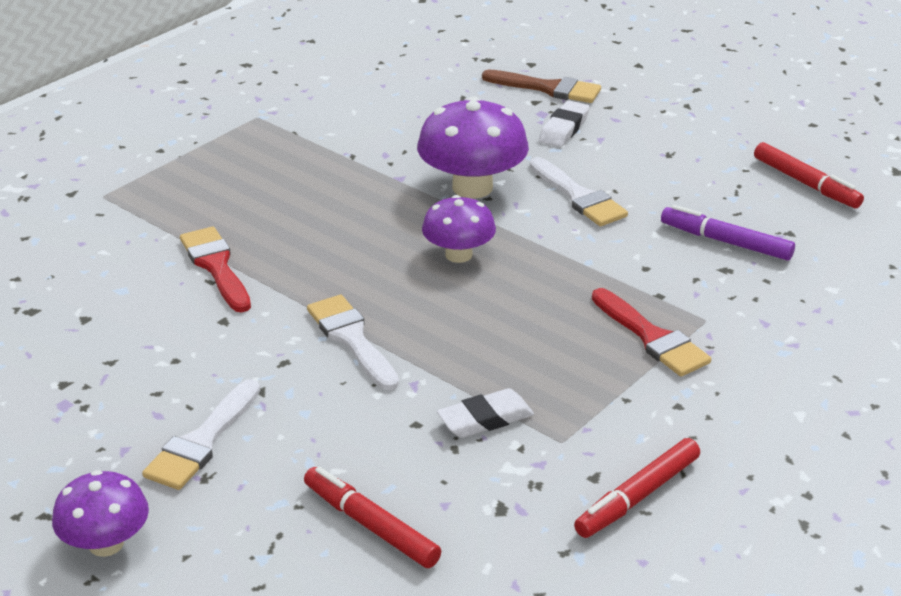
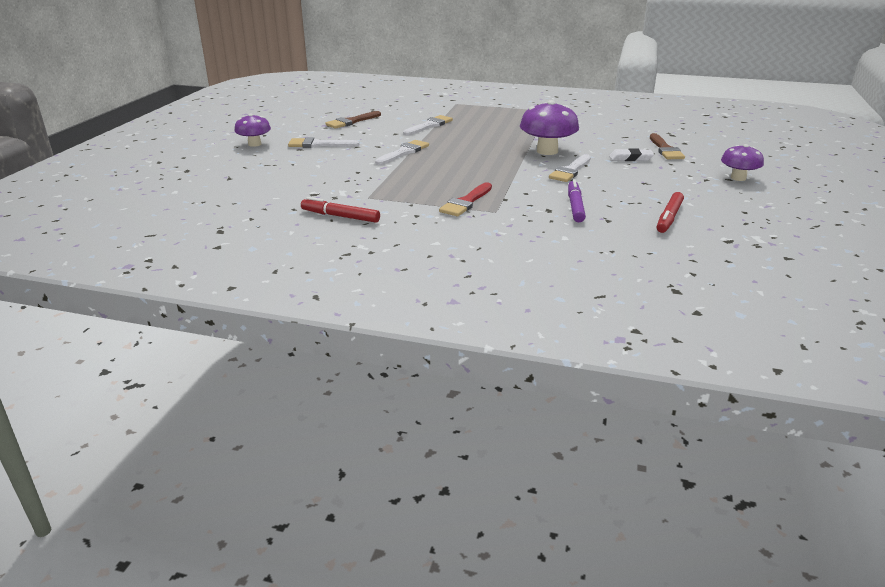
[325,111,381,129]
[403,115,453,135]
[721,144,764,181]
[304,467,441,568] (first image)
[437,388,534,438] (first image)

▸ **EXERCISE INSTRUCTIONS**
From the listing, reproduce every line where the word "image" is present.

▸ **WRITTEN ANSWER**
[304,467,441,568] (first image)
[437,388,534,438] (first image)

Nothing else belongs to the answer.